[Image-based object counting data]

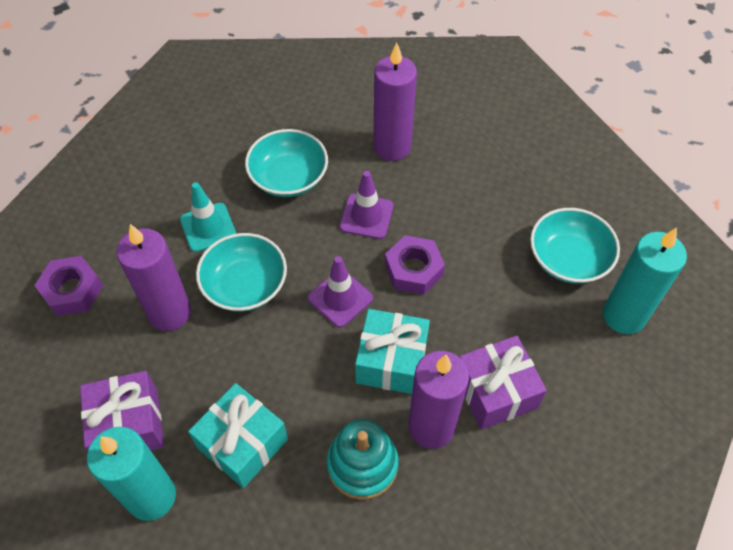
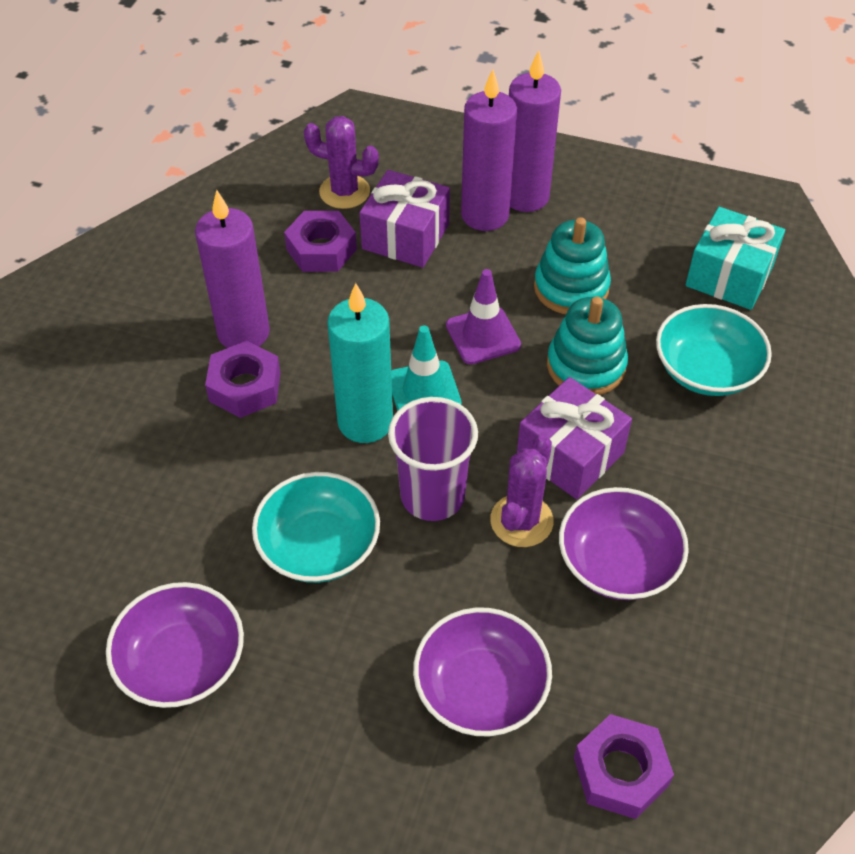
purple bowl: none = 0 -> [106,582,244,708] [413,607,552,736] [559,487,689,600] = 3
purple cactus: none = 0 -> [304,116,379,209] [490,435,554,547] = 2
purple cup: none = 0 -> [388,397,478,521] = 1
purple nut: [34,256,103,316] [385,235,445,295] = 2 -> [205,341,281,418] [284,211,357,272] [574,714,674,819] = 3
purple traffic cone: [308,256,373,327] [340,171,393,239] = 2 -> [446,269,521,364] = 1
turquoise bowl: [196,233,287,312] [245,129,328,197] [530,208,620,284] = 3 -> [252,472,380,583] [656,304,772,396] = 2
turquoise candle: [87,427,176,521] [603,227,687,334] = 2 -> [327,283,393,443] = 1
turquoise gift: [188,383,288,488] [355,309,430,394] = 2 -> [685,207,785,310] = 1
turquoise stacking toy: [327,419,399,500] = 1 -> [534,217,611,314] [547,297,628,395] = 2

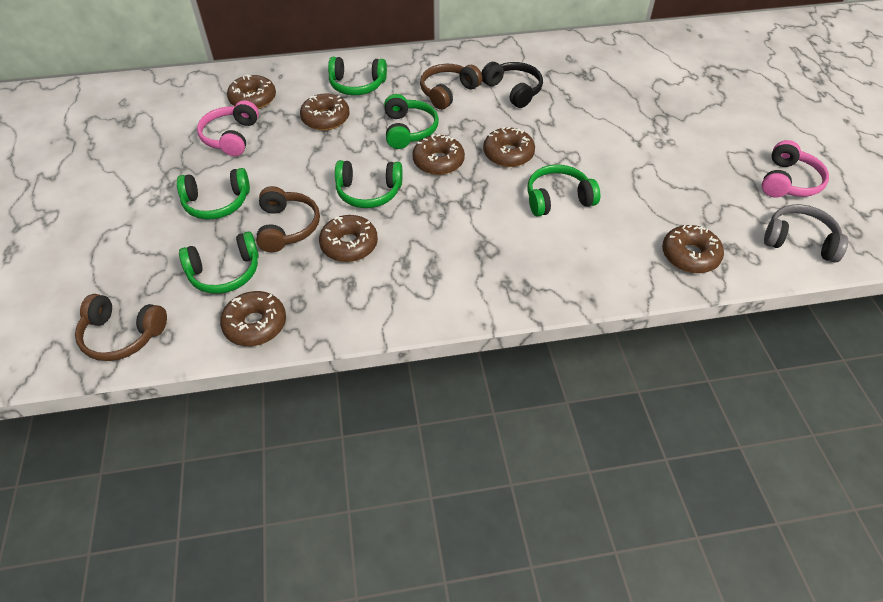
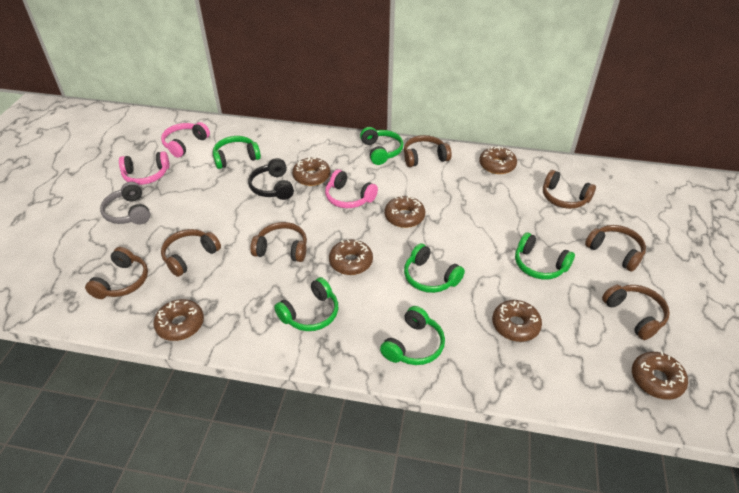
brown headphones: [75,294,167,361] [256,186,320,252] [420,64,482,110] = 3 -> [85,247,148,299] [161,229,221,277] [250,222,307,262] [404,135,452,167] [543,170,596,209] [585,225,646,272] [602,285,670,340] = 7
pink headphones: [197,100,259,156] [762,140,829,198] = 2 -> [119,151,170,185] [161,122,210,158] [325,169,378,208] = 3

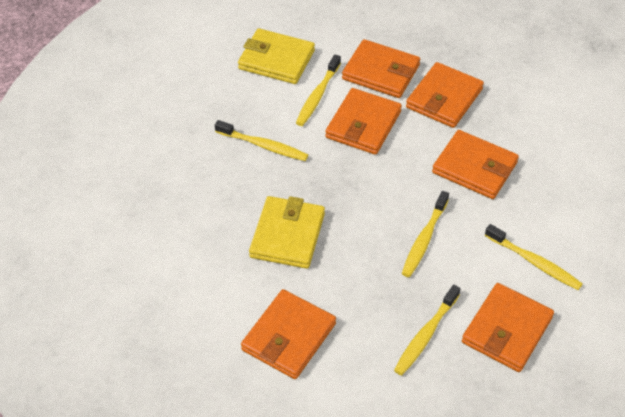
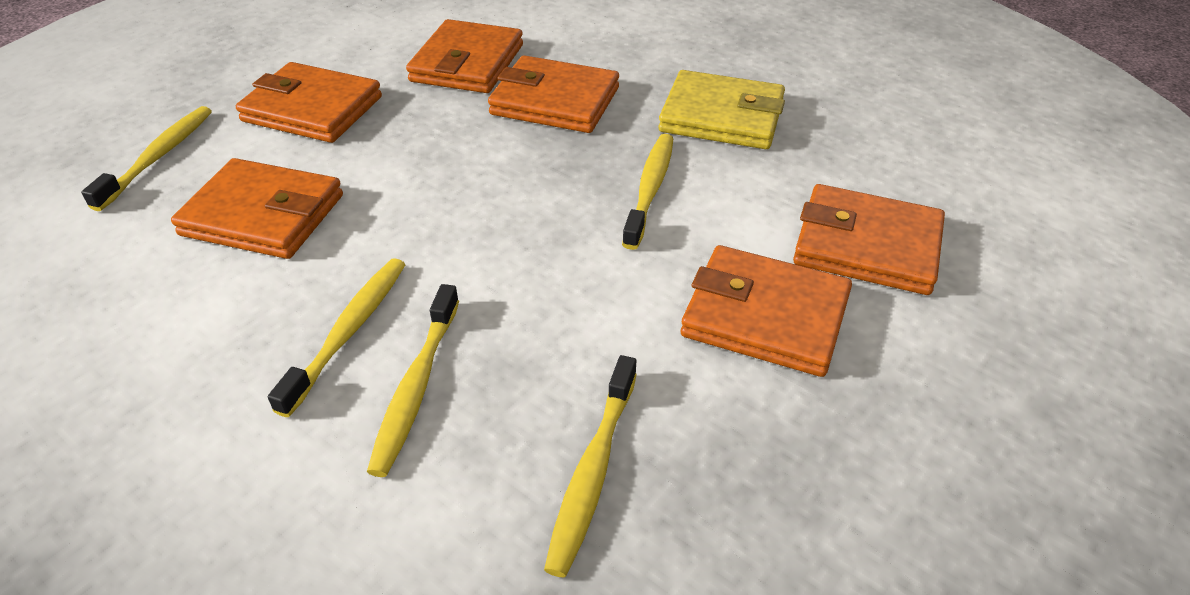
yellow wallet: [238,28,315,84] [249,196,325,269] = 2 -> [658,70,785,149] = 1

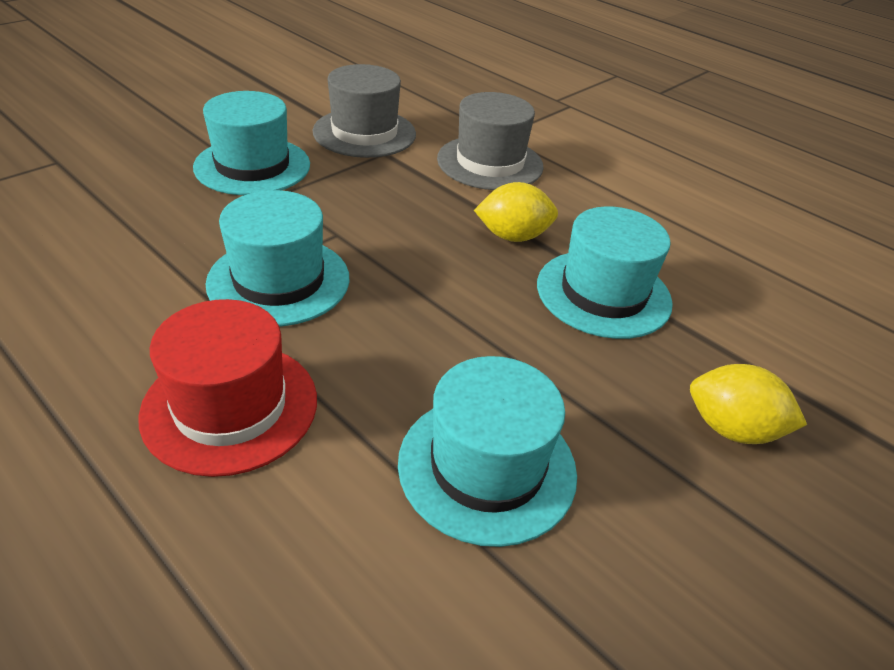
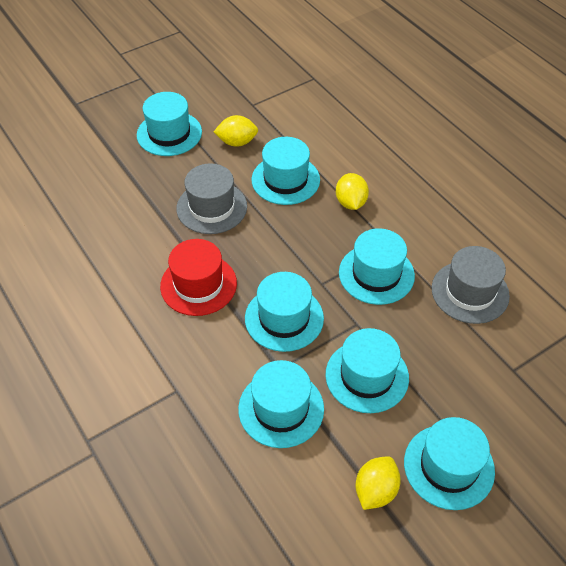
turquoise hat: [193,91,310,195] [205,190,349,326] [398,356,577,547] [537,206,673,339] = 4 -> [137,92,202,156] [238,360,324,448] [245,272,324,352] [252,137,320,205] [325,328,409,413] [339,228,415,305] [404,417,495,510] = 7
yellow lemon: [474,182,558,242] [690,364,807,444] = 2 -> [214,115,258,147] [336,173,369,210] [355,456,401,510] = 3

TASK TO CARRY OUT: What is needed is an exact copy of the entries, without any images.

ANSWER TO THIS PROBLEM:
purple bowl: none = 0 -> [106,582,244,708] [413,607,552,736] [559,487,689,600] = 3
purple cactus: none = 0 -> [304,116,379,209] [490,435,554,547] = 2
purple cup: none = 0 -> [388,397,478,521] = 1
purple nut: [34,256,103,316] [385,235,445,295] = 2 -> [205,341,281,418] [284,211,357,272] [574,714,674,819] = 3
purple traffic cone: [308,256,373,327] [340,171,393,239] = 2 -> [446,269,521,364] = 1
turquoise bowl: [196,233,287,312] [245,129,328,197] [530,208,620,284] = 3 -> [252,472,380,583] [656,304,772,396] = 2
turquoise candle: [87,427,176,521] [603,227,687,334] = 2 -> [327,283,393,443] = 1
turquoise gift: [188,383,288,488] [355,309,430,394] = 2 -> [685,207,785,310] = 1
turquoise stacking toy: [327,419,399,500] = 1 -> [534,217,611,314] [547,297,628,395] = 2

brown headphones: [75,294,167,361] [256,186,320,252] [420,64,482,110] = 3 -> [85,247,148,299] [161,229,221,277] [250,222,307,262] [404,135,452,167] [543,170,596,209] [585,225,646,272] [602,285,670,340] = 7
pink headphones: [197,100,259,156] [762,140,829,198] = 2 -> [119,151,170,185] [161,122,210,158] [325,169,378,208] = 3

yellow wallet: [238,28,315,84] [249,196,325,269] = 2 -> [658,70,785,149] = 1

turquoise hat: [193,91,310,195] [205,190,349,326] [398,356,577,547] [537,206,673,339] = 4 -> [137,92,202,156] [238,360,324,448] [245,272,324,352] [252,137,320,205] [325,328,409,413] [339,228,415,305] [404,417,495,510] = 7
yellow lemon: [474,182,558,242] [690,364,807,444] = 2 -> [214,115,258,147] [336,173,369,210] [355,456,401,510] = 3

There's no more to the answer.